- **SOURCE MATERIAL**
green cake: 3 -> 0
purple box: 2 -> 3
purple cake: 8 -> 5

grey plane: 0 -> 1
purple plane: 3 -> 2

---

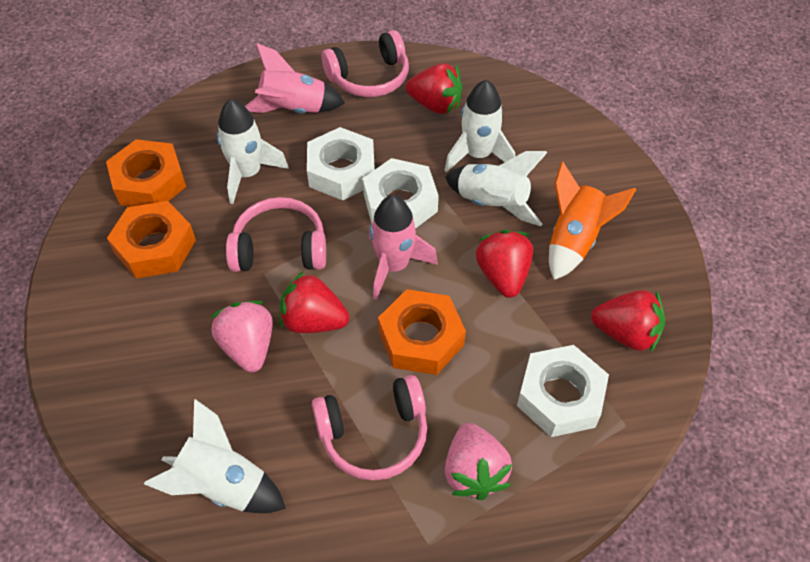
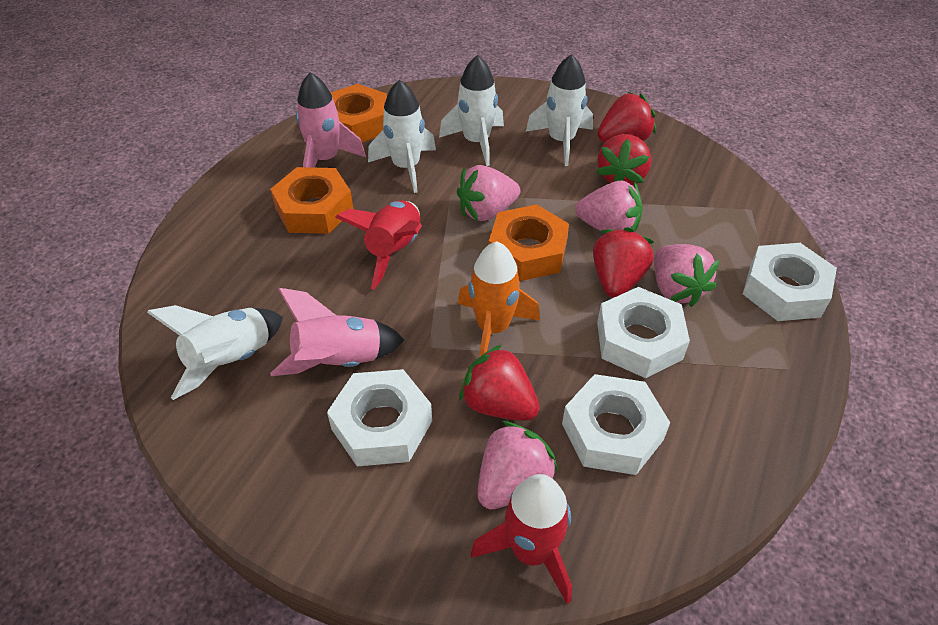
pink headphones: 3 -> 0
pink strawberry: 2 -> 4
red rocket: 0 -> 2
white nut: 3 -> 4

--

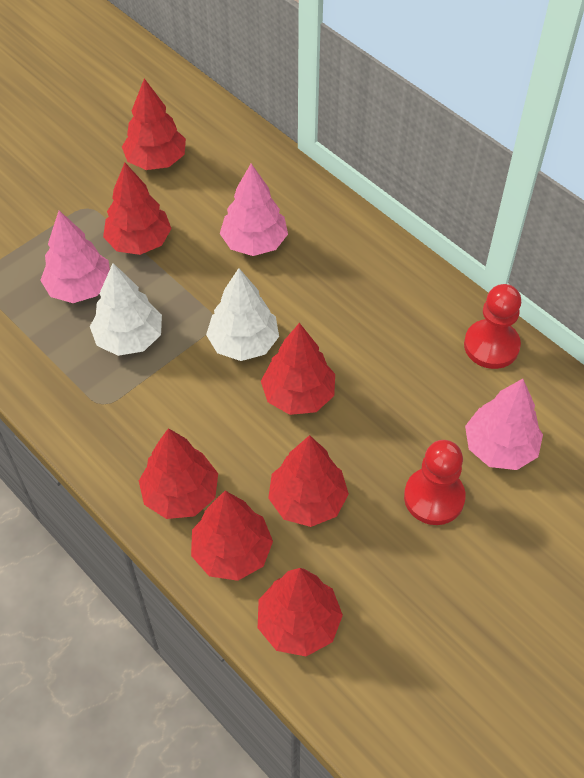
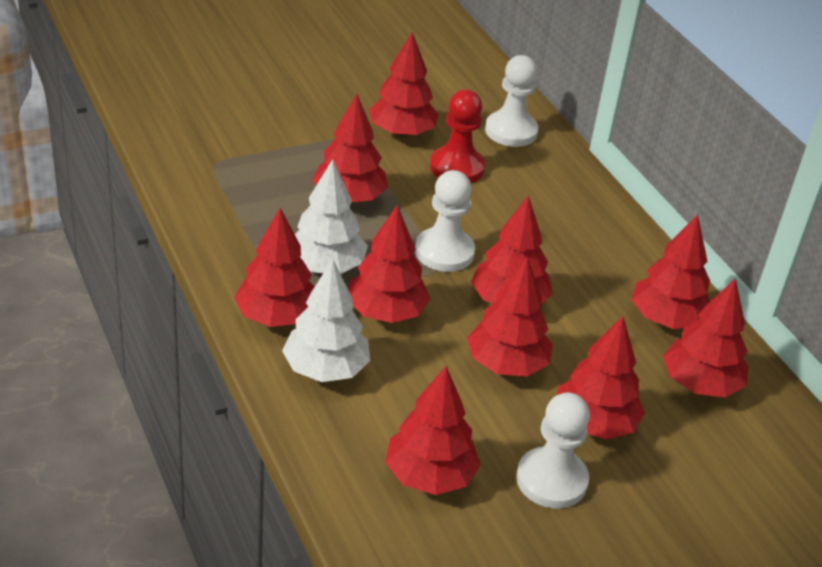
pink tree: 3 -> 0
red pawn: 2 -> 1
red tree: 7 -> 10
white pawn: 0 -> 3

- **THE PROBLEM**
As listed above, the lines from the line with "purple box: 2 -> 3" to the line with "purple plane: 3 -> 2" are to be echoed exactly, with both ends included and nothing added.

- **REPLY TO THE EXERCISE**
purple box: 2 -> 3
purple cake: 8 -> 5

grey plane: 0 -> 1
purple plane: 3 -> 2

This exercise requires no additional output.